== Segment start ==

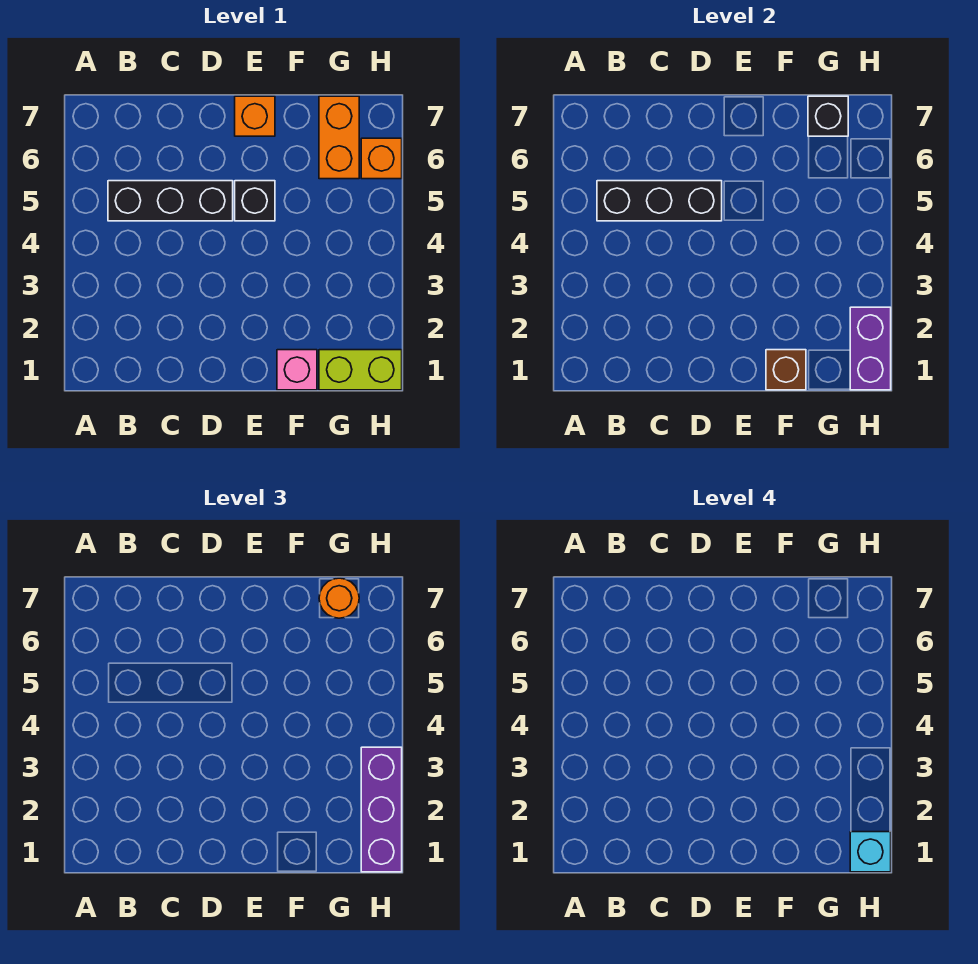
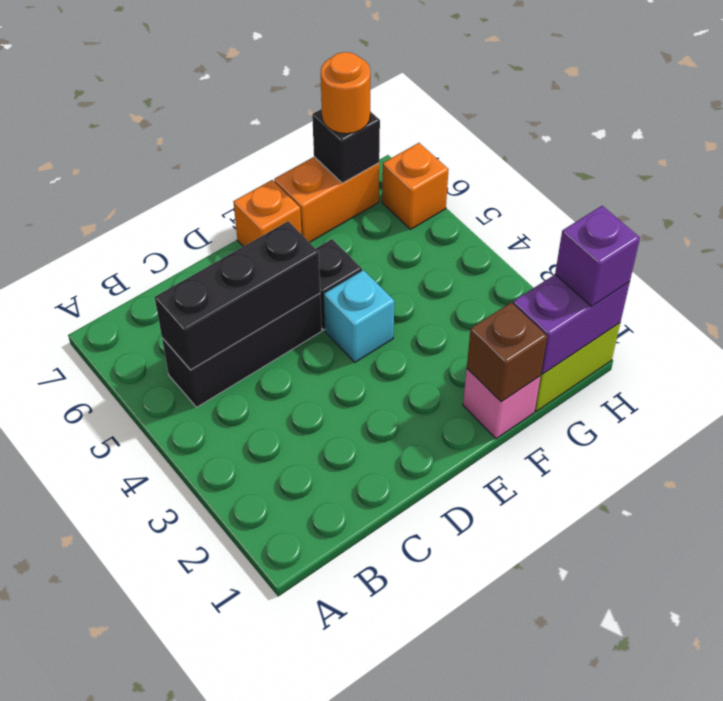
orange brick G6:G7 level 1 -> orange brick F7:G7 level 1
purple brick H1:H2 level 2 -> purple brick G1:H1 level 2
purple brick H1:H3 level 3 -> purple brick H1 level 3
cyan brick H1 level 4 -> cyan brick E4 level 1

== Segment end ==

▶ Exercise
Search the material for the string "purple" and show every line that has it.

▶ Result
purple brick H1:H2 level 2 -> purple brick G1:H1 level 2
purple brick H1:H3 level 3 -> purple brick H1 level 3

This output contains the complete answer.